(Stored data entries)

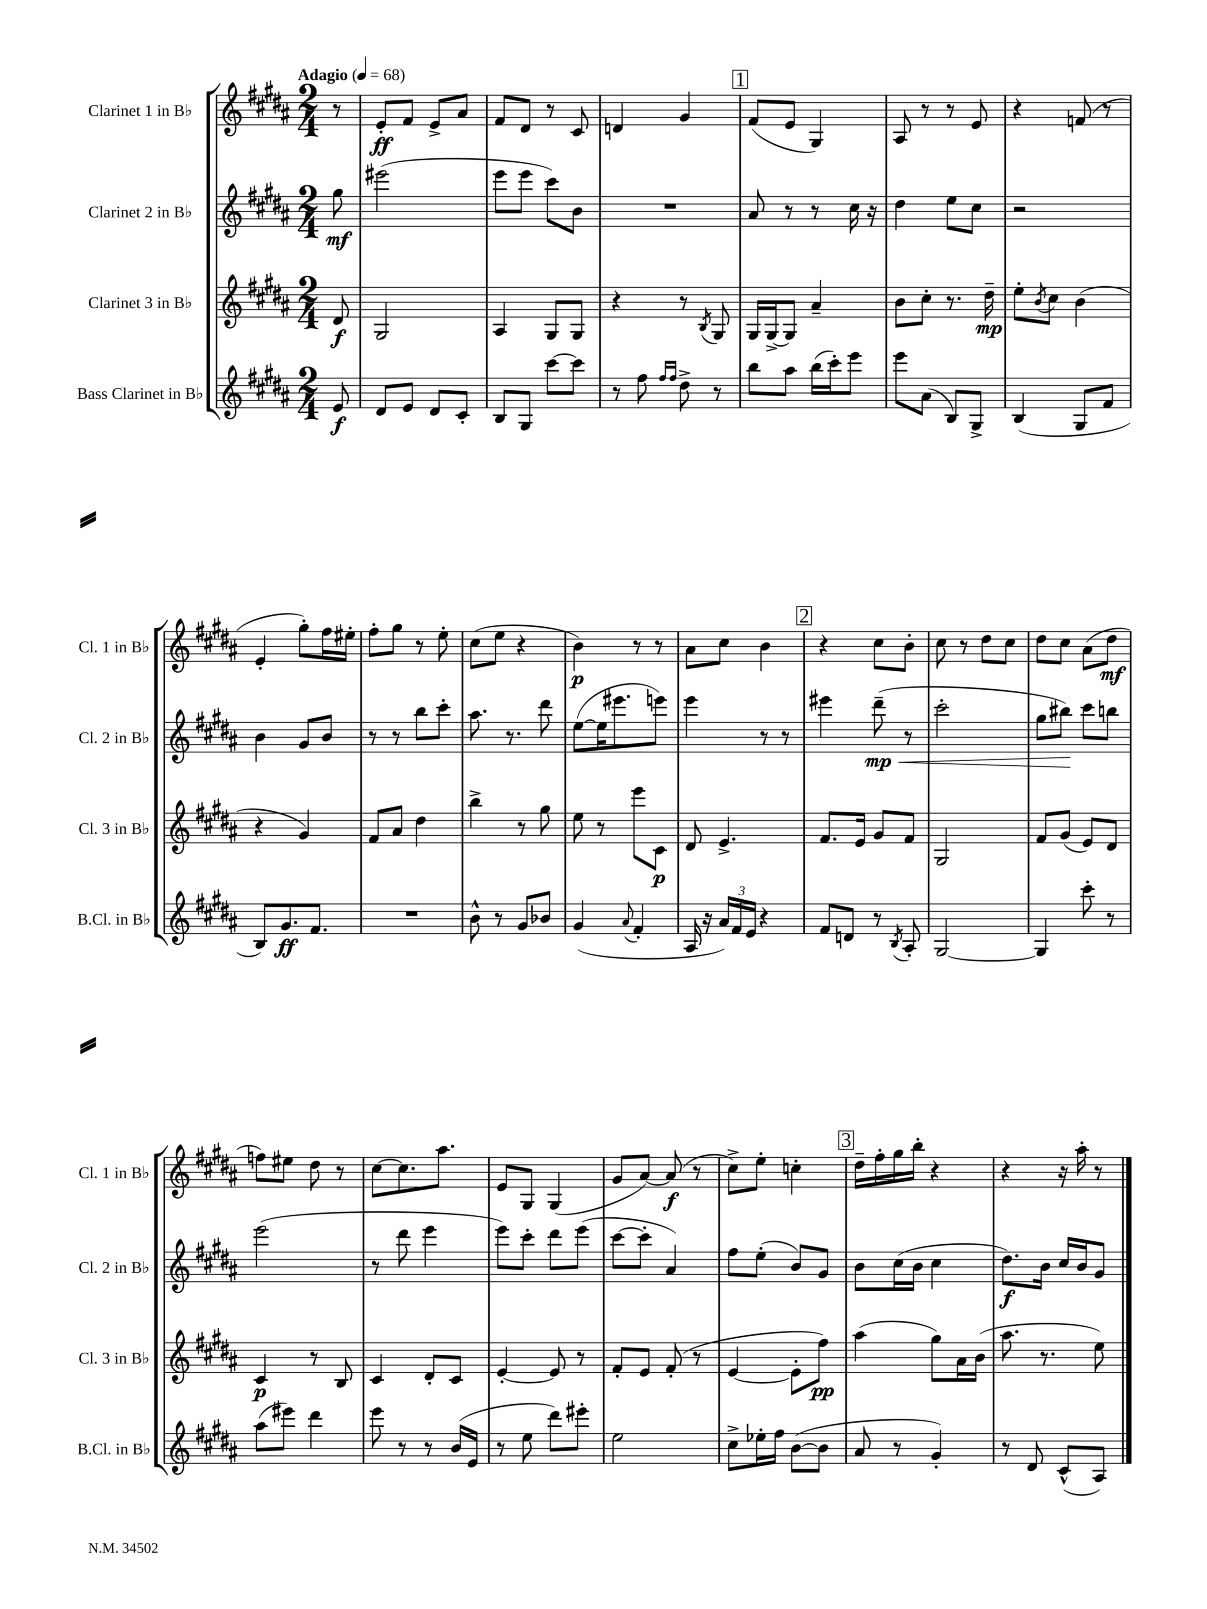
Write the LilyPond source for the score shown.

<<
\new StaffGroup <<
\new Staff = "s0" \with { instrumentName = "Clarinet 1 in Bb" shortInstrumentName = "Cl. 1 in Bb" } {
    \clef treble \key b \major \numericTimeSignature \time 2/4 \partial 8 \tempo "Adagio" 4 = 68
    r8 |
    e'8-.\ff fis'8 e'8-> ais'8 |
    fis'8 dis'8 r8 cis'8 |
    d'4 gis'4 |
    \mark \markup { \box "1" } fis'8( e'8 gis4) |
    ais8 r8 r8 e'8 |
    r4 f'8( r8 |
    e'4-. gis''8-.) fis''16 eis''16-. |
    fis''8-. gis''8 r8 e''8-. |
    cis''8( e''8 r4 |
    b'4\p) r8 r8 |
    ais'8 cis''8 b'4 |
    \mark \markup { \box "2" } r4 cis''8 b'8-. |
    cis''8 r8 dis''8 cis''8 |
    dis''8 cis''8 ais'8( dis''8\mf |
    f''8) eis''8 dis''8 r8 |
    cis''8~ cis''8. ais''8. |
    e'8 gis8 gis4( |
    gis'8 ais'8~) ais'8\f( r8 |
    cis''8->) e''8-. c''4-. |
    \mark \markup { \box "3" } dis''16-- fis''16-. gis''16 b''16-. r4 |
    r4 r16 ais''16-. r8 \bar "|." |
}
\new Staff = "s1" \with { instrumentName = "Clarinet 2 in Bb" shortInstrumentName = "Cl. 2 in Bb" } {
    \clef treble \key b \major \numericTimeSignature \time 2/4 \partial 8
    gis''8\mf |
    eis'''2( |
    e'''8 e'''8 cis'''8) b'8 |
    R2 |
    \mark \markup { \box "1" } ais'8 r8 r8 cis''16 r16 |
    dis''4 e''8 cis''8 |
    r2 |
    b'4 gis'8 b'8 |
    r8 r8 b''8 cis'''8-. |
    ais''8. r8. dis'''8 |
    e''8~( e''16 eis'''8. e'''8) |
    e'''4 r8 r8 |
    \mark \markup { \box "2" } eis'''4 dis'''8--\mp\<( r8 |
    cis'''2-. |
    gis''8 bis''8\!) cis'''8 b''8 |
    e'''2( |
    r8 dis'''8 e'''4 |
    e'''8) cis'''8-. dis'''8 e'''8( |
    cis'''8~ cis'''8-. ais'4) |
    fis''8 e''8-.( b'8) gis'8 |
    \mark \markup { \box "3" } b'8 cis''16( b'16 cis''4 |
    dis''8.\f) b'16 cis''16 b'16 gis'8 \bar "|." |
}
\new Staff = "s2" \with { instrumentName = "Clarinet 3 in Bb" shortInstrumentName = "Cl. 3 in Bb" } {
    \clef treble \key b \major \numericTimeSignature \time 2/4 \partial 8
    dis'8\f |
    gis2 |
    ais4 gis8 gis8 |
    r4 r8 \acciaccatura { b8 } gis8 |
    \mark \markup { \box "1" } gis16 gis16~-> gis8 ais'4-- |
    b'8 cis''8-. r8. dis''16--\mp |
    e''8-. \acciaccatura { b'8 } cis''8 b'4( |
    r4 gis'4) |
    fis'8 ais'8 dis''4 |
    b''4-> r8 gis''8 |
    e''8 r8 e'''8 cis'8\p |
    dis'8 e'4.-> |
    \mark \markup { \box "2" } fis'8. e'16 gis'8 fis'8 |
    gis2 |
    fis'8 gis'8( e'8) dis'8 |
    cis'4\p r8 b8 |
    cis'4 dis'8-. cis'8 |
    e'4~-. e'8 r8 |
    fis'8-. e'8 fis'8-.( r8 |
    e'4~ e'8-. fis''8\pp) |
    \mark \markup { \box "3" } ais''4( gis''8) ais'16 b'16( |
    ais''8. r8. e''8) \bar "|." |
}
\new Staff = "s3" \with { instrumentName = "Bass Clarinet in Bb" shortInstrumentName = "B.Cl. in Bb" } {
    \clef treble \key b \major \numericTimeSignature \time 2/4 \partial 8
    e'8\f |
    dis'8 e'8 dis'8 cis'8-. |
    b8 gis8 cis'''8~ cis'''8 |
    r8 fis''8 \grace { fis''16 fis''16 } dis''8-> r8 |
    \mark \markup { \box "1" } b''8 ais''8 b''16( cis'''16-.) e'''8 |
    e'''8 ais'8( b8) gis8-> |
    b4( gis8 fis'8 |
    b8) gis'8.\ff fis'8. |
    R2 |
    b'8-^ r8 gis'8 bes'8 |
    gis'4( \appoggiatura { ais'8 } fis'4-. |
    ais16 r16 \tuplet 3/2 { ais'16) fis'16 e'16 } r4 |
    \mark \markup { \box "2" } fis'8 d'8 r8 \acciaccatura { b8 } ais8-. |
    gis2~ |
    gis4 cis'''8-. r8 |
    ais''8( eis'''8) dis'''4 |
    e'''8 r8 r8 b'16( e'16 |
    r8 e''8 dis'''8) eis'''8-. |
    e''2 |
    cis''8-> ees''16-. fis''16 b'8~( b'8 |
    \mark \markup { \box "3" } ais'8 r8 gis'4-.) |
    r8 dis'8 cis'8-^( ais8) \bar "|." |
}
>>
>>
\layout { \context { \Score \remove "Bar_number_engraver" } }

EXERCISE DIRECTIONS: List every line in the records above that contains the string "instrumentName".

SOLVED PROBLEM:
\new Staff = "s0" \with { instrumentName = "Clarinet 1 in Bb" shortInstrumentName = "Cl. 1 in Bb" } {
\new Staff = "s1" \with { instrumentName = "Clarinet 2 in Bb" shortInstrumentName = "Cl. 2 in Bb" } {
\new Staff = "s2" \with { instrumentName = "Clarinet 3 in Bb" shortInstrumentName = "Cl. 3 in Bb" } {
\new Staff = "s3" \with { instrumentName = "Bass Clarinet in Bb" shortInstrumentName = "B.Cl. in Bb" } {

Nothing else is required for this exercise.